▶ _MATERIAL SUPPLIED_:
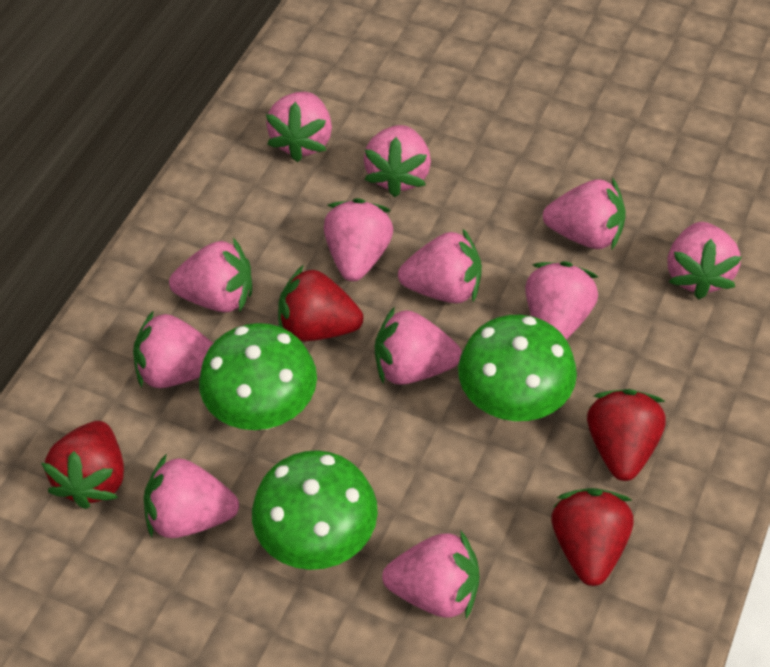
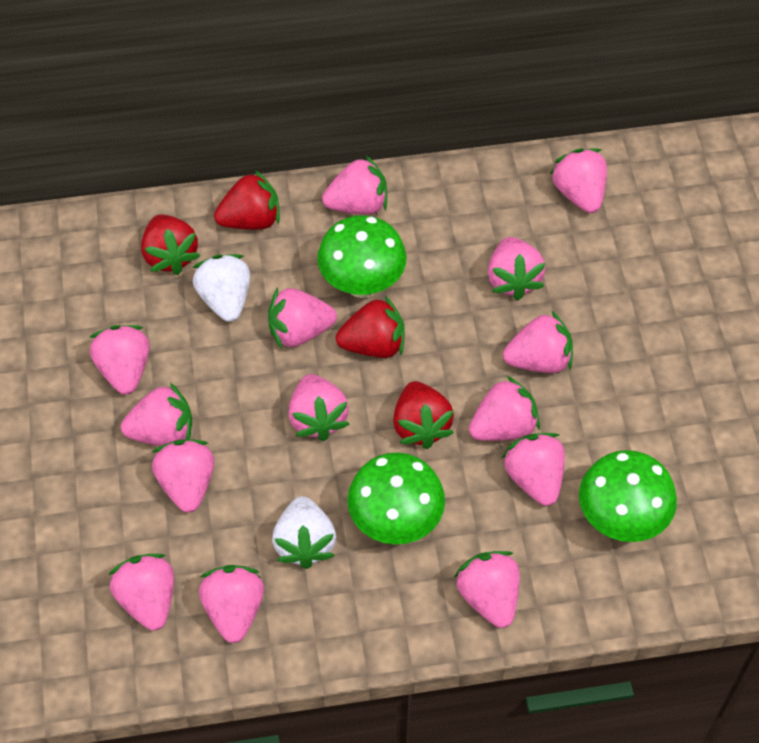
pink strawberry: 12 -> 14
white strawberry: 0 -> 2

...

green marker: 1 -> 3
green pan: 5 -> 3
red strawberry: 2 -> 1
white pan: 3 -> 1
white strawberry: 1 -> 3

▶ _PROMPT_: Show each line from the material above where the string "strawberry" can be found.

▶ _ANSWER_:
pink strawberry: 12 -> 14
white strawberry: 0 -> 2
red strawberry: 2 -> 1
white strawberry: 1 -> 3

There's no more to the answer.